• **YOUR OBJECTIVE**
Report each line of the listing below that contains the word "appear", copying every such line in full.

• **EXCERPTED RECORDS**
-- Start --

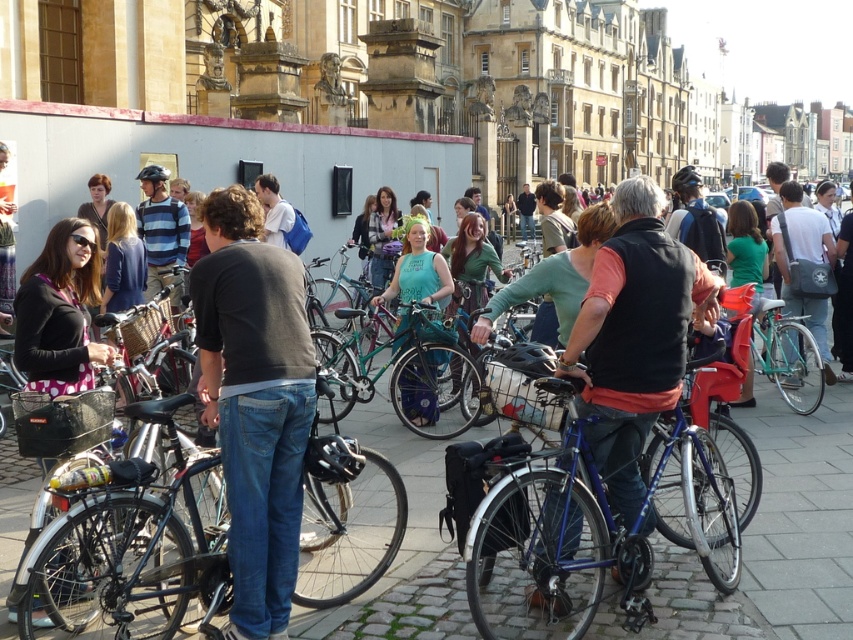
You are standing in the square and want to take a photo of both the point at coordinates point [488,561] and the point at coordinates point [350,317]. Which point should you focus on first to ensure both are in sharp focus?

You should focus on the point at coordinates point [488,561] first because it is closer to the camera. This ensures that the closer point is in focus, and the farther point at coordinates point [350,317] will also be within the depth of field.

You are a delivery person who needs to choose between the blue metallic bicycle at center and the shiny metallic bicycle at center for a job that requires carrying heavy packages. Which bicycle would be more suitable based on their height?

The blue metallic bicycle at center has a greater height compared to the shiny metallic bicycle at center, making it more suitable for carrying heavy packages as its taller frame may provide better stability and ease of access.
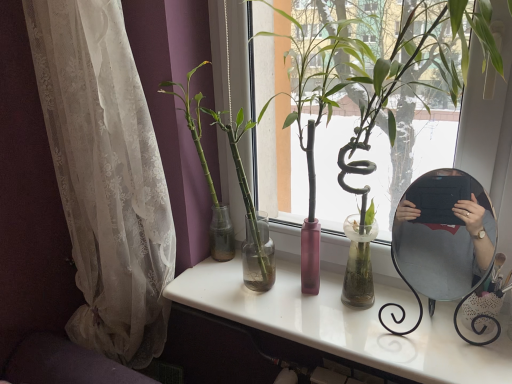
Question: Would you say white glossy desk at center is part of white lace curtain at left's contents?

Choices:
 (A) yes
 (B) no

Answer: (B)

Question: Considering the relative positions of white lace curtain at left and white glossy desk at center in the image provided, is white lace curtain at left to the right of white glossy desk at center from the viewer's perspective?

Choices:
 (A) yes
 (B) no

Answer: (B)

Question: From the image's perspective, does white lace curtain at left appear higher than white glossy desk at center?

Choices:
 (A) yes
 (B) no

Answer: (A)

Question: From a real-world perspective, does white lace curtain at left stand above white glossy desk at center?

Choices:
 (A) no
 (B) yes

Answer: (B)

Question: Does white lace curtain at left have a lesser width compared to white glossy desk at center?

Choices:
 (A) no
 (B) yes

Answer: (B)

Question: Does point (74, 94) appear closer or farther from the camera than point (415, 264)?

Choices:
 (A) closer
 (B) farther

Answer: (A)

Question: In the image, is white lace curtain at left on the left side or the right side of metallic silver mirror at right?

Choices:
 (A) right
 (B) left

Answer: (B)

Question: From the image's perspective, is white lace curtain at left located above or below metallic silver mirror at right?

Choices:
 (A) below
 (B) above

Answer: (B)

Question: Considering the positions of white lace curtain at left and metallic silver mirror at right in the image, is white lace curtain at left bigger or smaller than metallic silver mirror at right?

Choices:
 (A) big
 (B) small

Answer: (A)

Question: From the image's perspective, is green glossy bamboo at center, arranged as the 1th houseplant when viewed from the right, positioned above or below green glass vase at center, which is the 1th houseplant in left-to-right order?

Choices:
 (A) below
 (B) above

Answer: (B)

Question: Is green glossy bamboo at center, arranged as the 1th houseplant when viewed from the right, wider or thinner than green glass vase at center, which ranks as the 2th houseplant in right-to-left order?

Choices:
 (A) wide
 (B) thin

Answer: (A)

Question: Looking at the image, does green glossy bamboo at center, arranged as the 1th houseplant when viewed from the right, seem bigger or smaller compared to green glass vase at center, which is the 1th houseplant in left-to-right order?

Choices:
 (A) big
 (B) small

Answer: (A)

Question: Is green glossy bamboo at center, arranged as the 1th houseplant when viewed from the right, taller or shorter than green glass vase at center, which is the 1th houseplant in left-to-right order?

Choices:
 (A) short
 (B) tall

Answer: (B)

Question: Is green glossy bamboo at center, which is the second houseplant from left to right, bigger or smaller than white glossy desk at center?

Choices:
 (A) big
 (B) small

Answer: (A)

Question: Is green glossy bamboo at center, arranged as the 1th houseplant when viewed from the right, taller or shorter than white glossy desk at center?

Choices:
 (A) tall
 (B) short

Answer: (A)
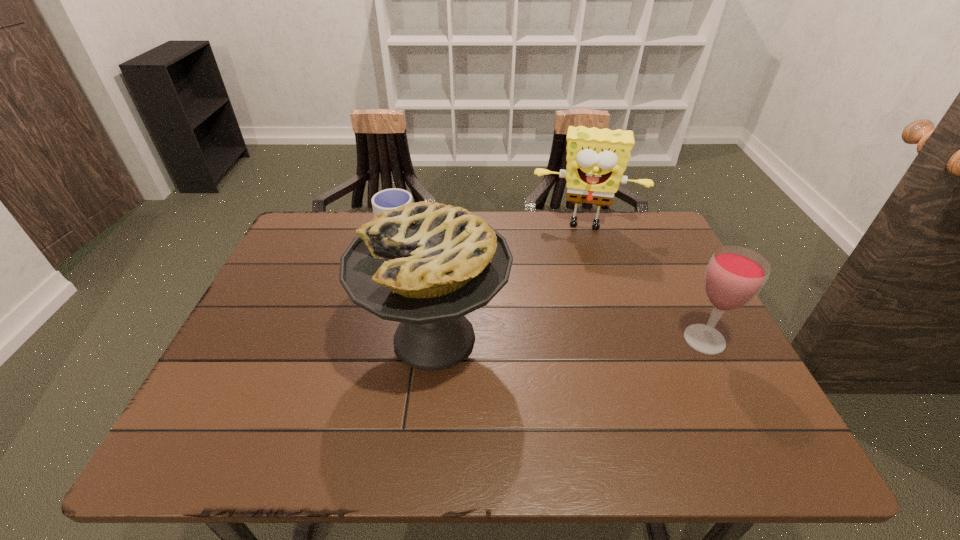
The image size is (960, 540). I want to click on pie, so click(x=426, y=264).

What are the coordinates of `the second shortest object` in the screenshot? It's located at (734, 276).

In order to click on the shortest object in this screenshot , I will do `click(387, 199)`.

The width and height of the screenshot is (960, 540). I want to click on sponge, so click(x=596, y=158).

Find the location of `free space located 0.250m on the cut side of the pie`. free space located 0.250m on the cut side of the pie is located at coordinates (253, 338).

Locate an element on the screen. free spot located on the cut side of the pie is located at coordinates (276, 338).

Identify the location of free spot located 0.260m on the cut side of the pie. The width and height of the screenshot is (960, 540). (x=250, y=338).

This screenshot has width=960, height=540. What are the coordinates of `vacant space located 0.400m on the left of the second shortest object` in the screenshot? It's located at (509, 340).

At what (x,y) coordinates should I click in order to perform the action: click on free point located 0.320m with the handle on the side of the shortest object. Please return your answer as a coordinate pair (x, y). Looking at the image, I should click on (494, 304).

Image resolution: width=960 pixels, height=540 pixels. I want to click on vacant space situated with the handle on the side of the shortest object, so pyautogui.click(x=470, y=287).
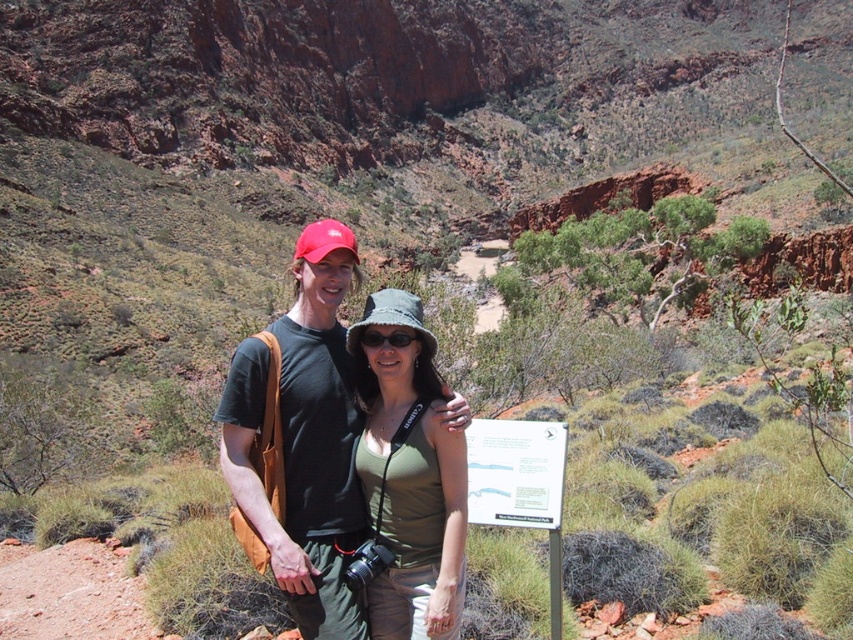
Can you confirm if green fabric hat at center is positioned to the right of black matte sunglasses at center?

Indeed, green fabric hat at center is positioned on the right side of black matte sunglasses at center.

Does green fabric hat at center have a lesser height compared to black matte sunglasses at center?

In fact, green fabric hat at center may be taller than black matte sunglasses at center.

What do you see at coordinates (409, 477) in the screenshot?
I see `green fabric hat at center` at bounding box center [409, 477].

This screenshot has height=640, width=853. What are the coordinates of `green fabric hat at center` in the screenshot? It's located at (409, 477).

Can you confirm if matte black shirt at center is positioned below black matte sunglasses at center?

Indeed, matte black shirt at center is positioned under black matte sunglasses at center.

Does matte black shirt at center appear over black matte sunglasses at center?

No.

Does point (274, 540) lie in front of point (366, 342)?

Yes, point (274, 540) is in front of point (366, 342).

Identify the location of matte black shirt at center. (300, 442).

Can you confirm if matte black shirt at center is positioned below green fabric hat at center?

No, matte black shirt at center is not below green fabric hat at center.

Is matte black shirt at center bigger than green fabric hat at center?

Yes, matte black shirt at center is bigger than green fabric hat at center.

What do you see at coordinates (300, 442) in the screenshot? The image size is (853, 640). I see `matte black shirt at center` at bounding box center [300, 442].

Where is `matte black shirt at center`? This screenshot has width=853, height=640. matte black shirt at center is located at coordinates (300, 442).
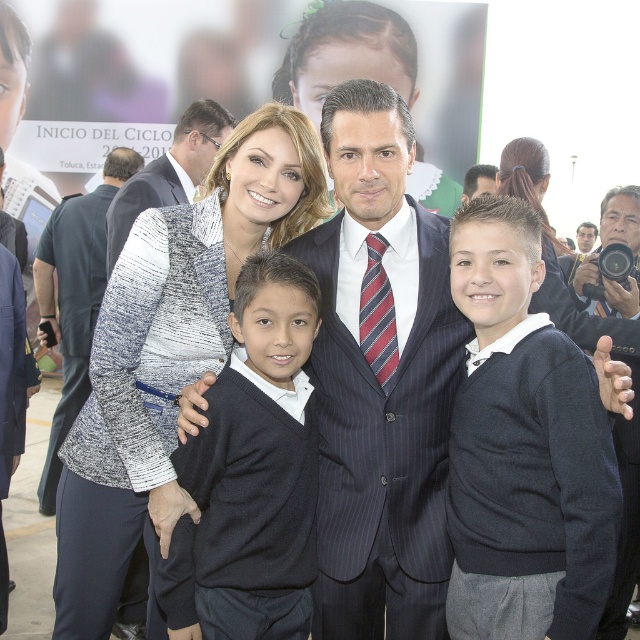
Which of these two, white textured sweater at center or dark blue suit at center, stands taller?

Standing taller between the two is white textured sweater at center.

Who is more forward, (176,132) or (611,221)?

Point (611,221) is in front.

Where is `white textured sweater at center`? The image size is (640, 640). white textured sweater at center is located at coordinates (168, 172).

How distant is dark gray sweater at center from dark gray suit at center?

They are 5.57 feet apart.

Is dark gray sweater at center wider than dark gray suit at center?

Incorrect, dark gray sweater at center's width does not surpass dark gray suit at center's.

Who is more distant from viewer, (492, 384) or (611, 282)?

Positioned behind is point (611, 282).

Identify the location of dark gray sweater at center. (524, 448).

In the scene shown: Does dark gray sweater at center have a smaller size compared to pinstriped wool suit at center?

No.

Which is behind, point (520, 589) or point (326, 456)?

The point (326, 456) is behind.

Identify the location of dark gray sweater at center. (524, 448).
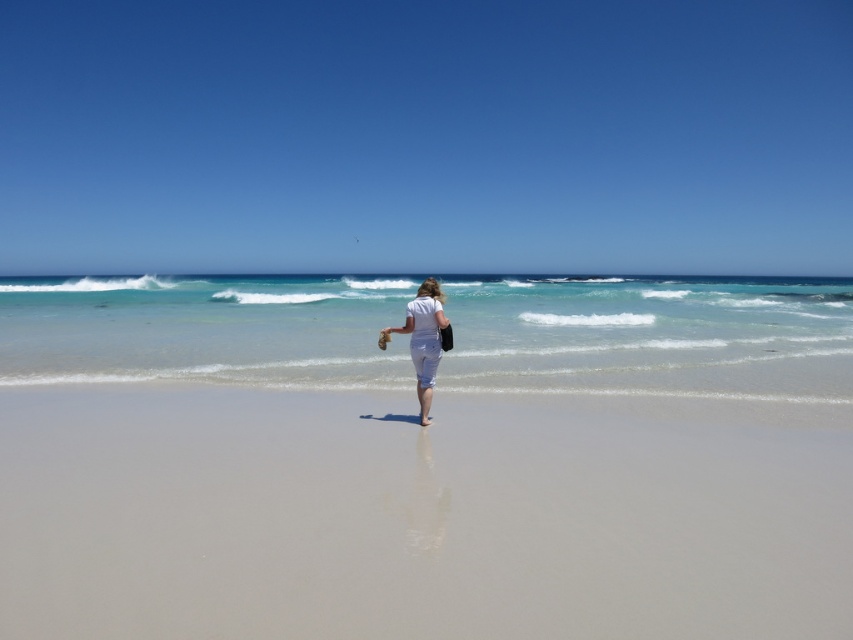
You are standing on the beach and want to place a small seashell exactly at the point marked as point (428, 509). Based on the scene description, what type of surface will the seashell be placed on?

The seashell will be placed on smooth sand at center, as the description states that at point (428, 509) lies smooth sand at center.

You are standing on the beach in the image and want to take a photo of the clear blue water at center. Where should you point your camera to capture it?

You should point your camera towards the center of the image at coordinates approximately 0.522 on the x axis and 0.763 on the y axis to capture the clear blue water at center.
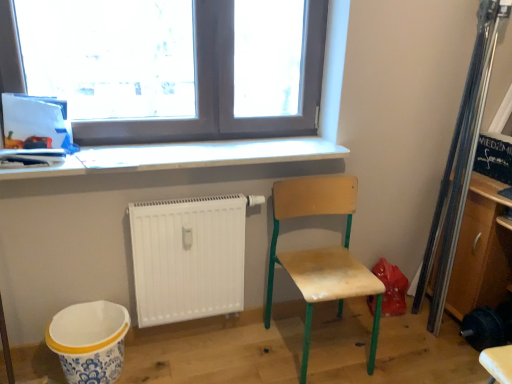
Where is `vacant space to the left of wooden chair at lower right`? This screenshot has width=512, height=384. vacant space to the left of wooden chair at lower right is located at coordinates (240, 357).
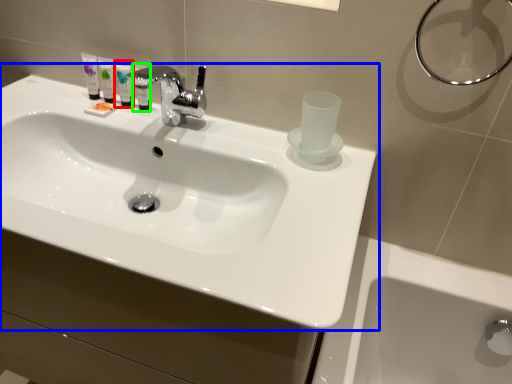
Question: Based on their relative distances, which object is nearer to mouthwash (highlighted by a red box)? Choose from sink (highlighted by a blue box) and mouthwash (highlighted by a green box).

Choices:
 (A) sink
 (B) mouthwash

Answer: (B)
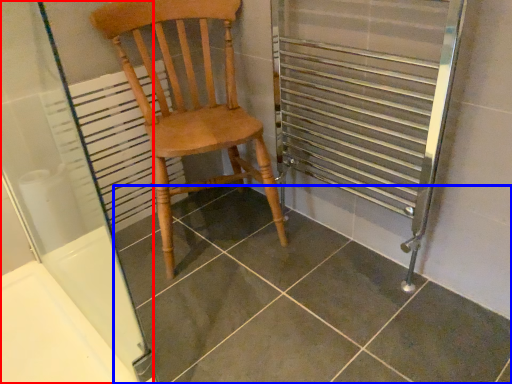
Question: Which of the following is the closest to the observer, screen door (highlighted by a red box) or tile (highlighted by a blue box)?

Choices:
 (A) screen door
 (B) tile

Answer: (A)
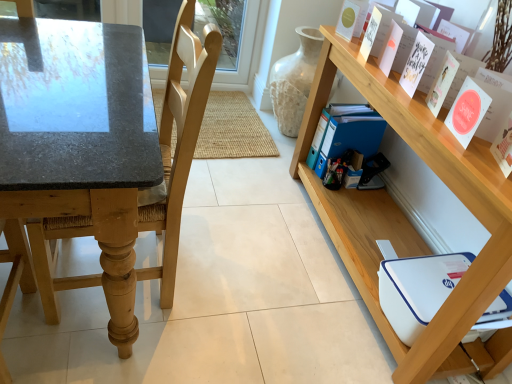
Find the location of a particular element. free space to the left of white matte paper at upper right, marked as the 6th paperback book in a back-to-front arrangement is located at coordinates (463, 151).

-- End --

• **ANSWER**
Question: From the image's perspective, does white lace curtain at left appear higher than white glossy desk at center?
Question: Does point (74, 94) appear closer or farther from the camera than point (415, 264)?
Does matte black shirt at center appear over black matte sunglasses at center?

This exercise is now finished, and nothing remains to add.